··· SOURCE DATA ···

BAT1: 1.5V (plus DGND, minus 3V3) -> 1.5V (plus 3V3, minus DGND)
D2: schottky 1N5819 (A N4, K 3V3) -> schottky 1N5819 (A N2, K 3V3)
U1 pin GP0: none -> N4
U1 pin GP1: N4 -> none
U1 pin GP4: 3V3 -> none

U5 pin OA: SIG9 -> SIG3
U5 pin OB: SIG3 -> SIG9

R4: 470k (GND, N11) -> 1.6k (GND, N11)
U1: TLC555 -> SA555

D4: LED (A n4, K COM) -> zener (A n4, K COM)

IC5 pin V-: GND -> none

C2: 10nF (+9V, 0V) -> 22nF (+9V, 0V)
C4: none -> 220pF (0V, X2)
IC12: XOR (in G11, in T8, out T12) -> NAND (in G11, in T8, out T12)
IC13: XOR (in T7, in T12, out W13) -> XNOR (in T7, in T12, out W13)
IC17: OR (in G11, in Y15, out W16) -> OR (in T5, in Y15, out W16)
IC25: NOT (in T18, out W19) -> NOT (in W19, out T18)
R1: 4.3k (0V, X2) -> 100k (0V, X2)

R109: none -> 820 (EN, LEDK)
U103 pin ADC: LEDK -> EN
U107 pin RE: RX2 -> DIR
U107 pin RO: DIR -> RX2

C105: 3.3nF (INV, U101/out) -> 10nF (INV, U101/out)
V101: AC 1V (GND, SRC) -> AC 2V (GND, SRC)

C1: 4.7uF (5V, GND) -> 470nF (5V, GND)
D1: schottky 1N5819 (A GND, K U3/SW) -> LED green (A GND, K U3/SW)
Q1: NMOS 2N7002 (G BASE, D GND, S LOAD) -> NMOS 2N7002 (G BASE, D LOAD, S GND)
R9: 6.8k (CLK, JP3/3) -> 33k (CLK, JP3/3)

···

= EXERCISE AIM =
Precisely the line with "U107 pin RE: RX2 -> DIR" and the lines after it, up to the last line of the entries above, are to be reproduced, and nothing more.

= RESPONSE =
U107 pin RE: RX2 -> DIR
U107 pin RO: DIR -> RX2

C105: 3.3nF (INV, U101/out) -> 10nF (INV, U101/out)
V101: AC 1V (GND, SRC) -> AC 2V (GND, SRC)

C1: 4.7uF (5V, GND) -> 470nF (5V, GND)
D1: schottky 1N5819 (A GND, K U3/SW) -> LED green (A GND, K U3/SW)
Q1: NMOS 2N7002 (G BASE, D GND, S LOAD) -> NMOS 2N7002 (G BASE, D LOAD, S GND)
R9: 6.8k (CLK, JP3/3) -> 33k (CLK, JP3/3)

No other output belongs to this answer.